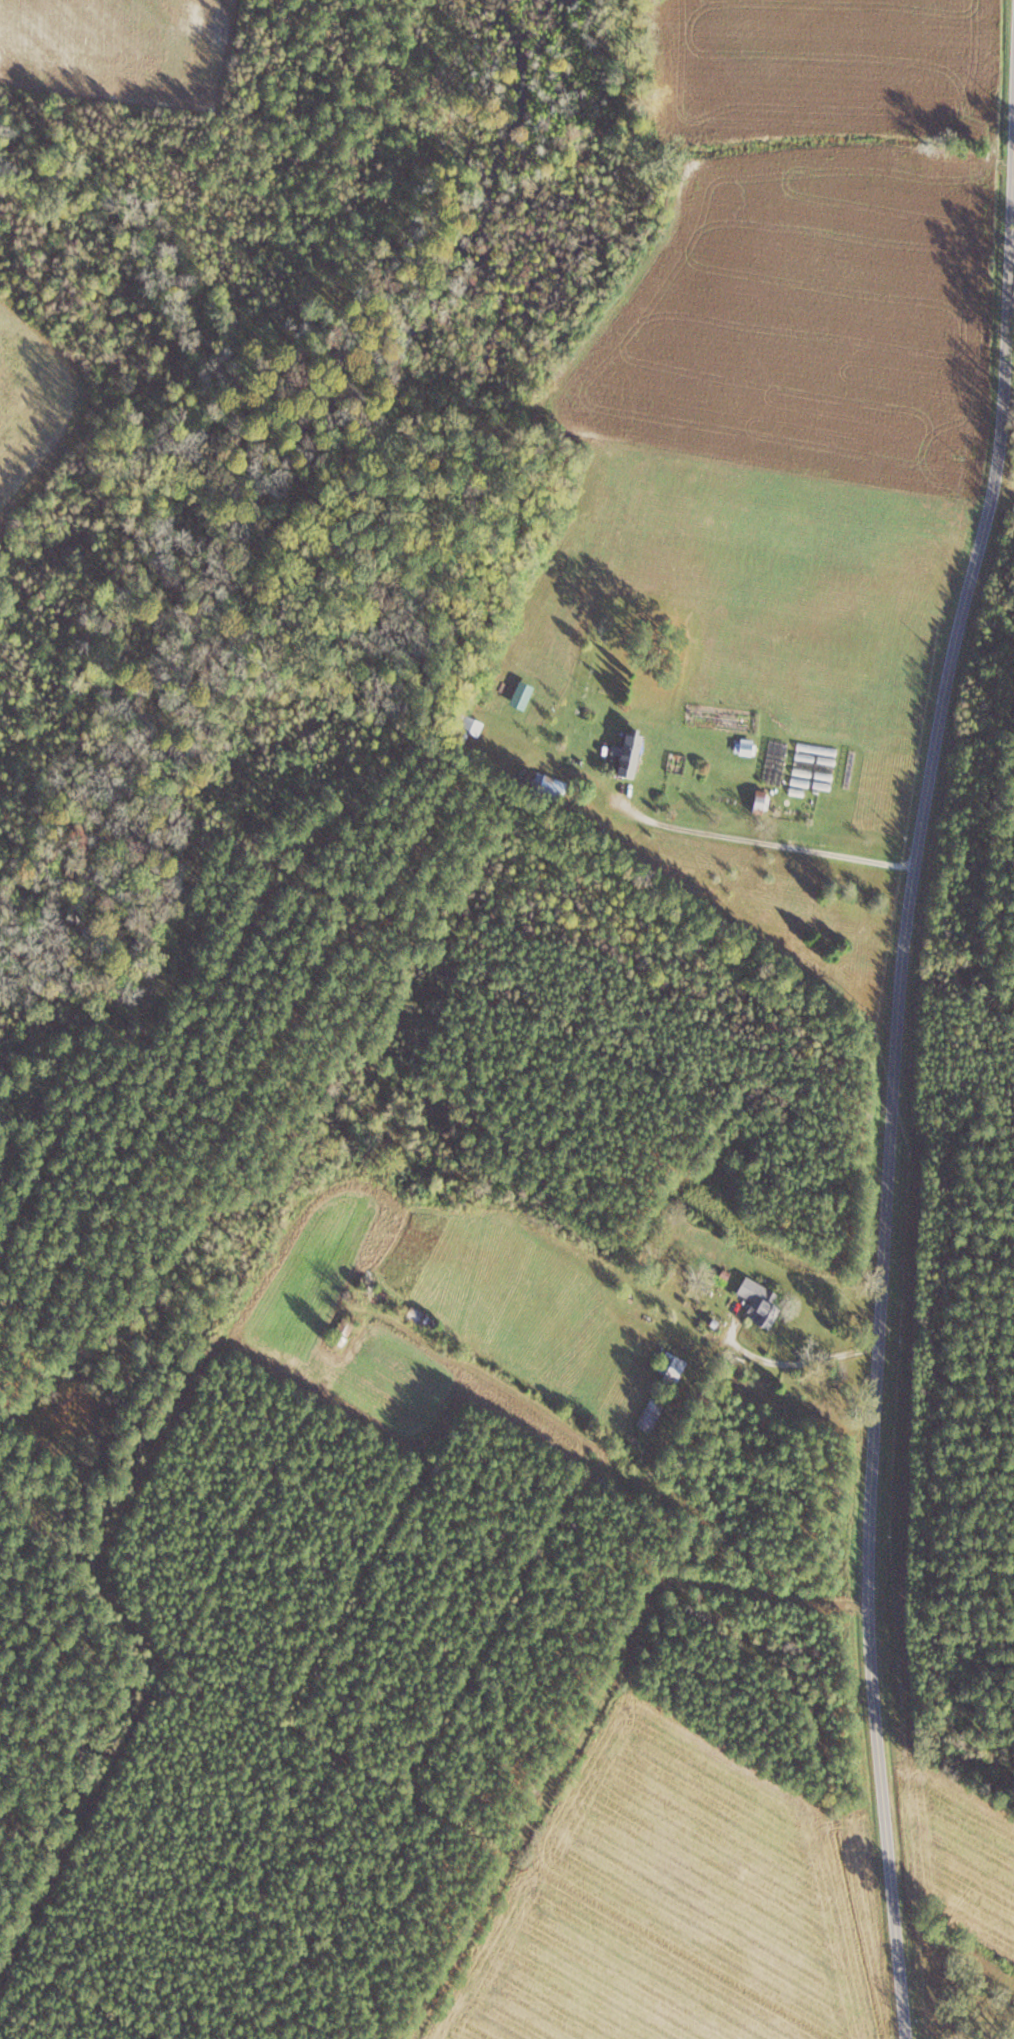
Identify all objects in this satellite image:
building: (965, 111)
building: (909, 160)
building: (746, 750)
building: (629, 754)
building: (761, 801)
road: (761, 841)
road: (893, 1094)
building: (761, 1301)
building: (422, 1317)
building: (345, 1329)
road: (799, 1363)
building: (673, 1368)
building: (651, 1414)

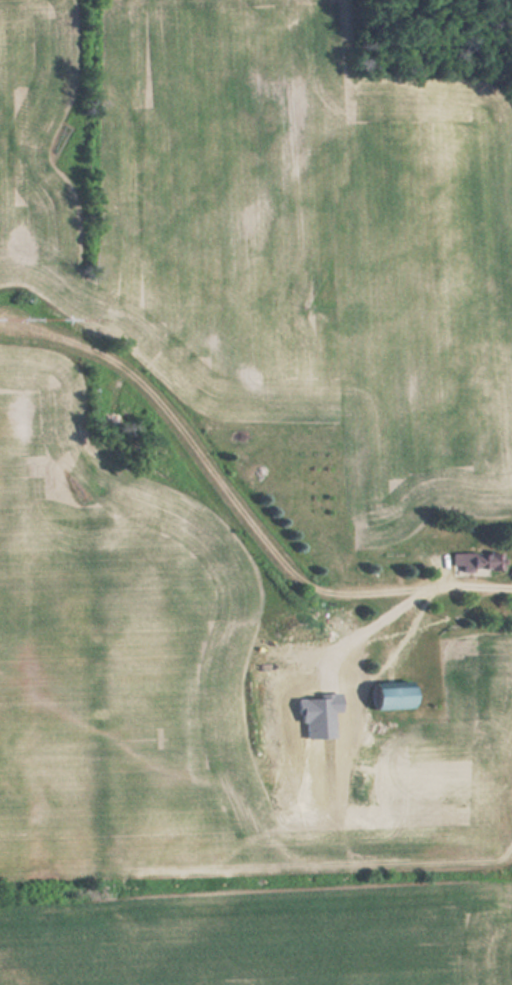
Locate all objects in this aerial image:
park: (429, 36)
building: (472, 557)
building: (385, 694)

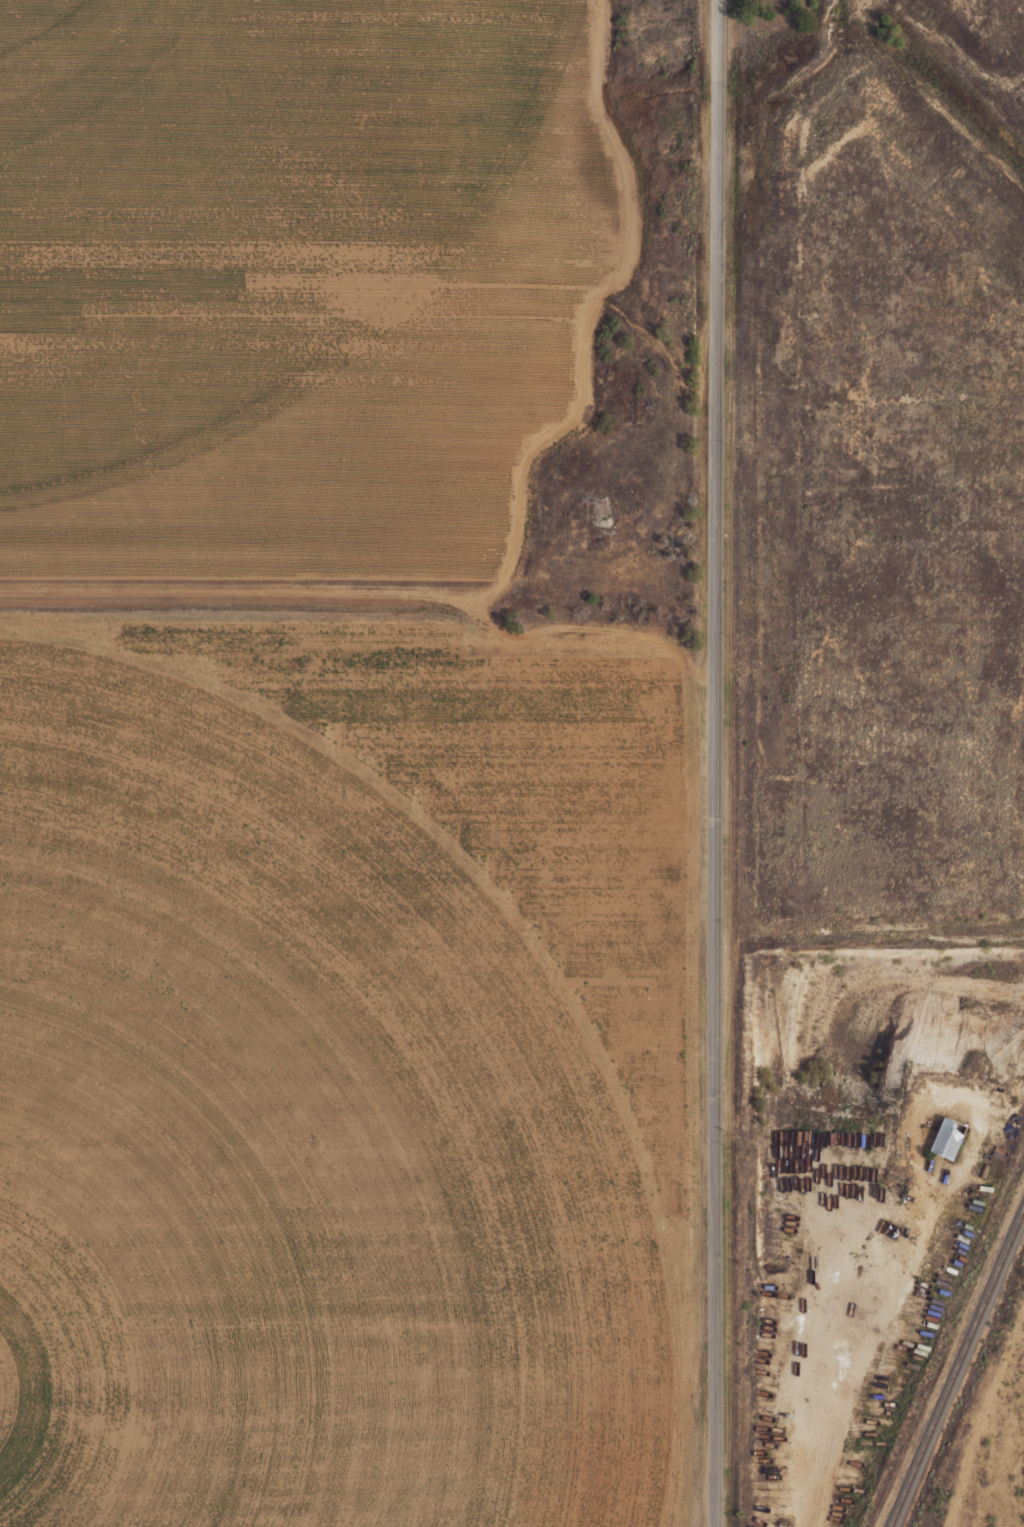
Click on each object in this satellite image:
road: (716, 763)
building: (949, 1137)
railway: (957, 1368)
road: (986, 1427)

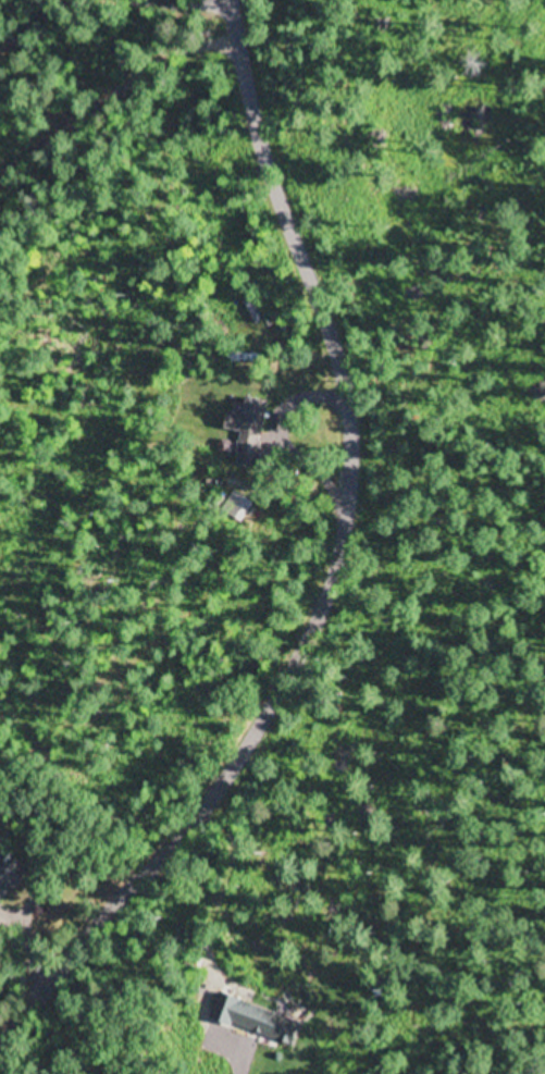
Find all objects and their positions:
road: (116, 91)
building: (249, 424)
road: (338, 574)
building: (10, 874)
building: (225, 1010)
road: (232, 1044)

★ ★ ★

WORK INSTRUCTIONS> Skip all pictures. Then give again, exactly, each line from the line holding "Click on each" through the last line of the listing above, both ends included.

RESPONSE FOR THIS EXERCISE>
Click on each object in this satellite image:
road: (716, 763)
building: (949, 1137)
railway: (957, 1368)
road: (986, 1427)

Find all objects and their positions:
road: (116, 91)
building: (249, 424)
road: (338, 574)
building: (10, 874)
building: (225, 1010)
road: (232, 1044)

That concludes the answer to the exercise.